**WHAT TO DO**
Look through the data that follows and copy each line with the string "none".

**EXTRACTED MATERIAL**
= = = = = = =
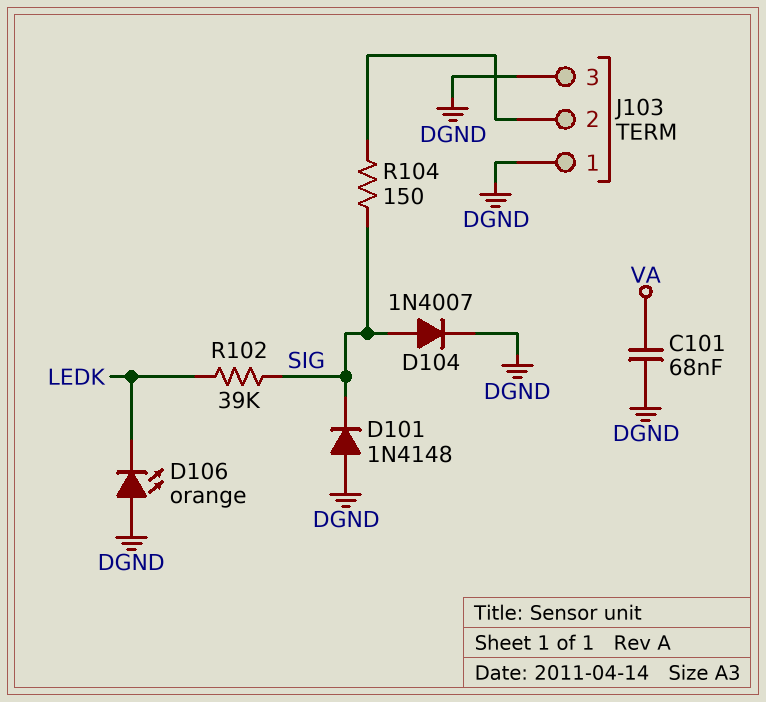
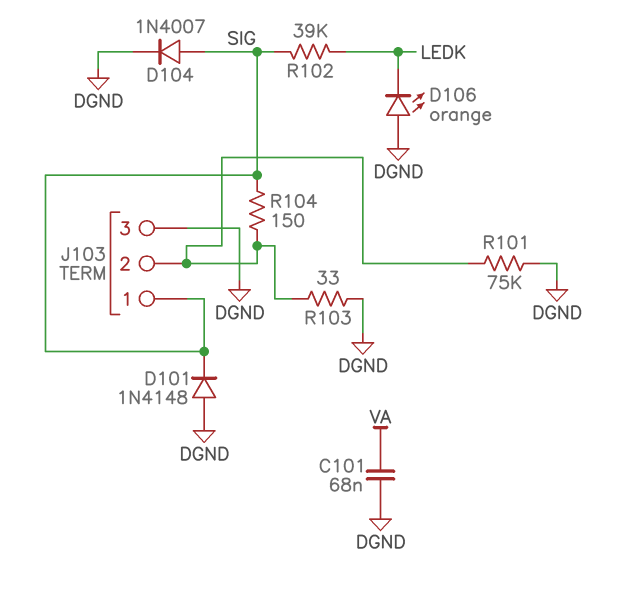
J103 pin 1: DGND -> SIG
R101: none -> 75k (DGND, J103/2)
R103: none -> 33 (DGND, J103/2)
= = = = = = =
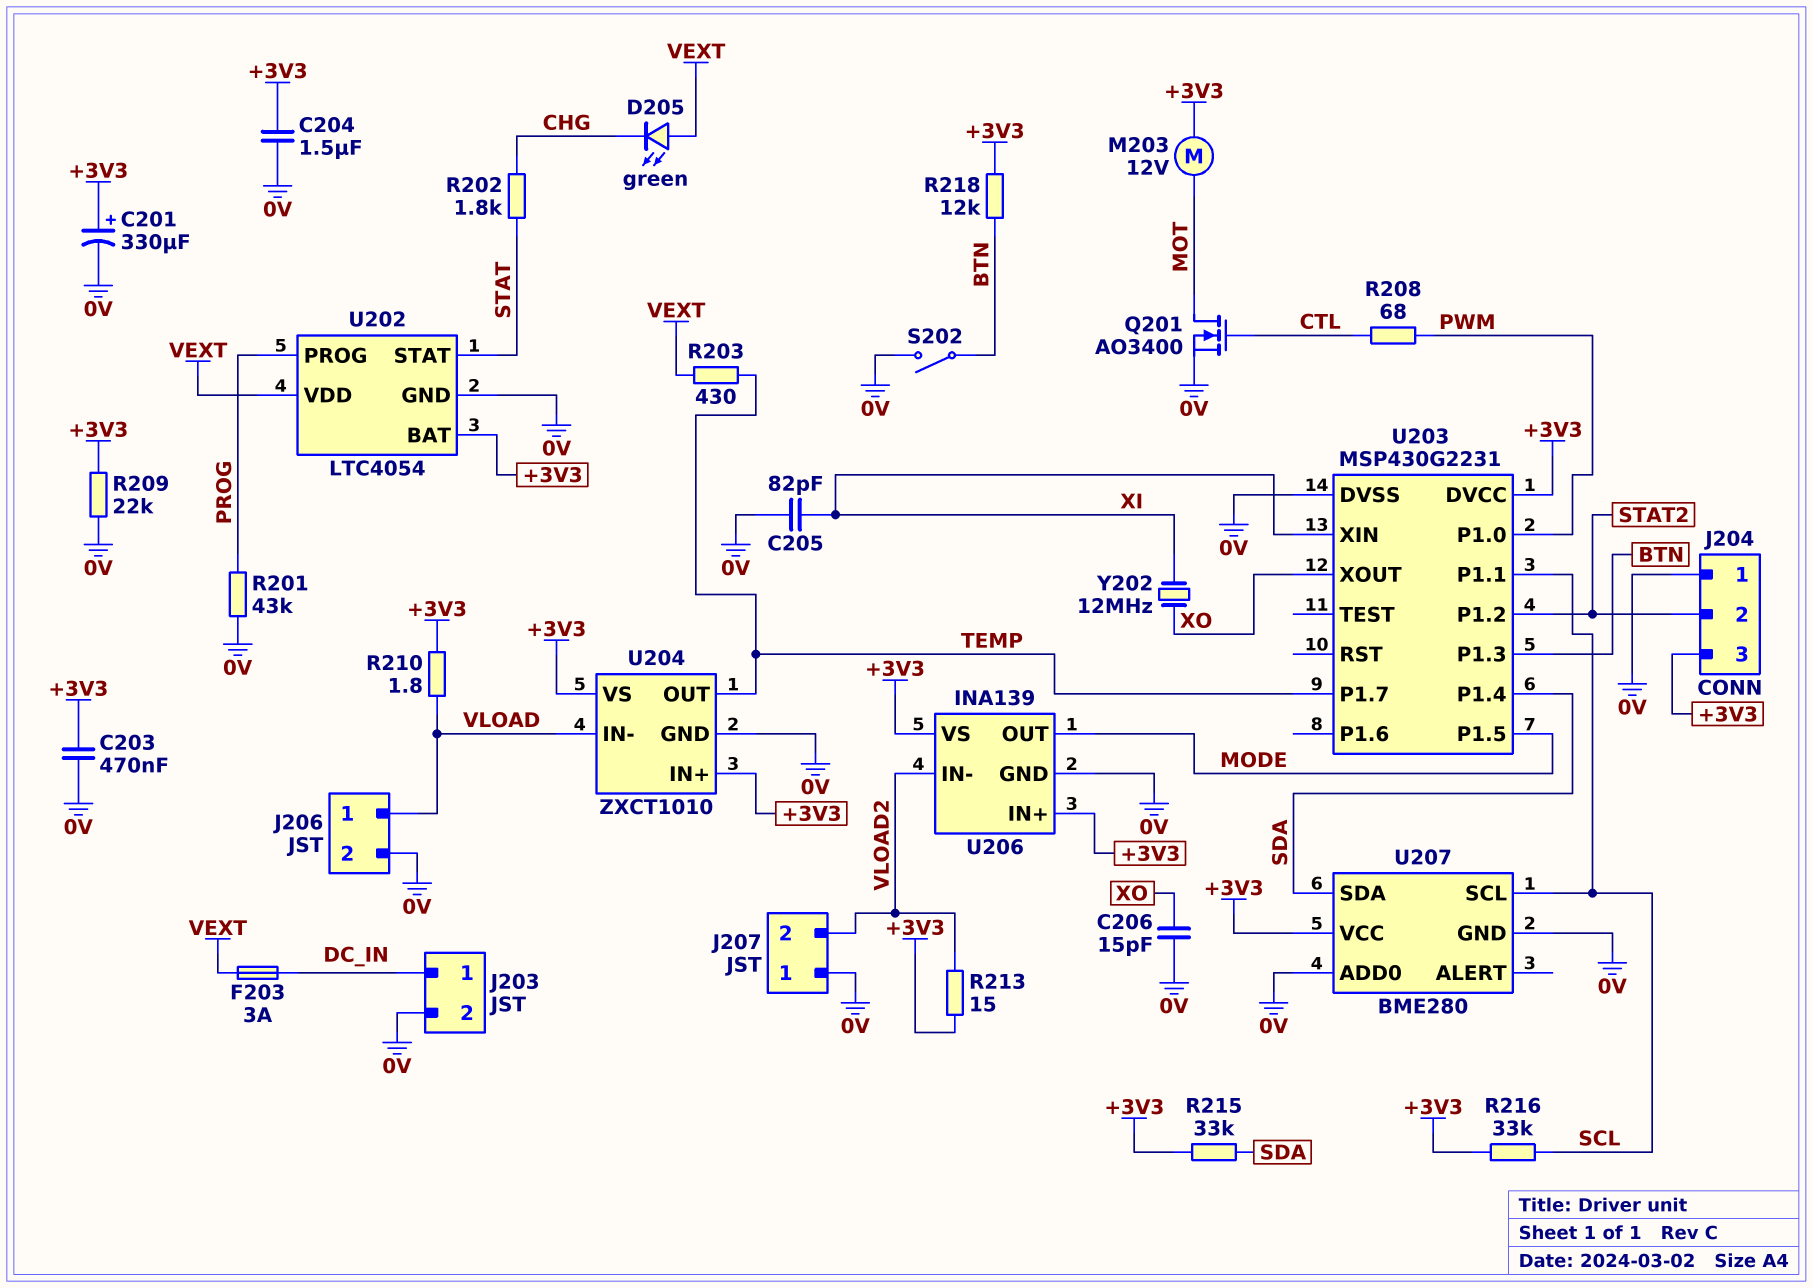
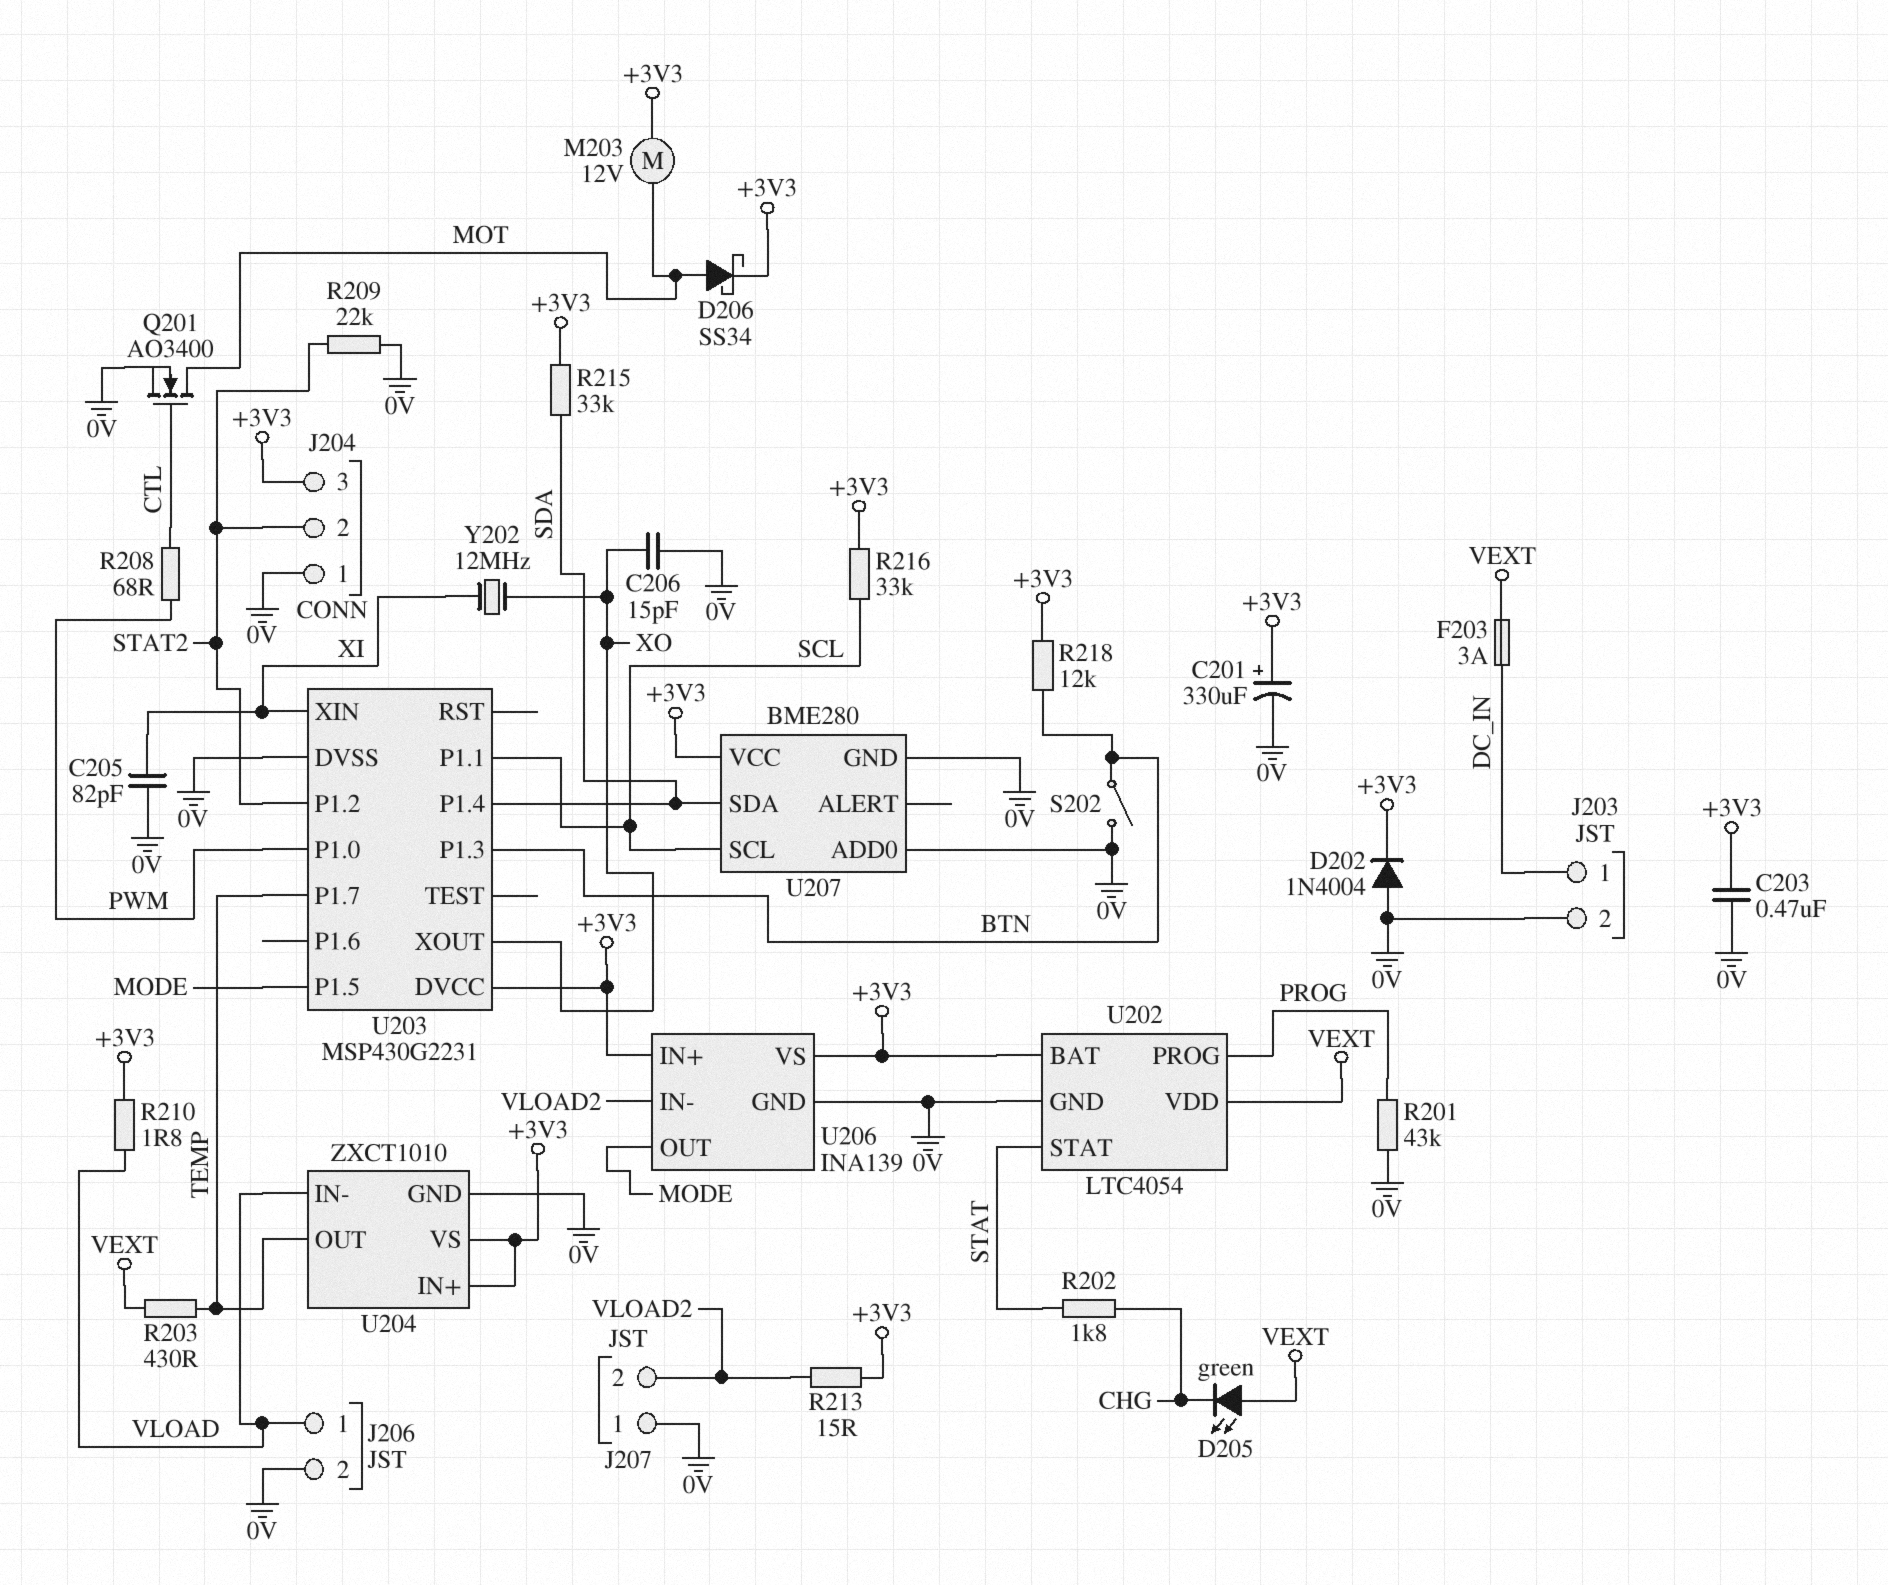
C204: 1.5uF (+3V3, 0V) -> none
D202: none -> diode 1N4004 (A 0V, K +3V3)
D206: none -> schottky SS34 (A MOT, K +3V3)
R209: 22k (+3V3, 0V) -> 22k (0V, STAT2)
= = = = = = =
**RESULT BELOW**
R101: none -> 75k (DGND, J103/2)
R103: none -> 33 (DGND, J103/2)
C204: 1.5uF (+3V3, 0V) -> none
D202: none -> diode 1N4004 (A 0V, K +3V3)
D206: none -> schottky SS34 (A MOT, K +3V3)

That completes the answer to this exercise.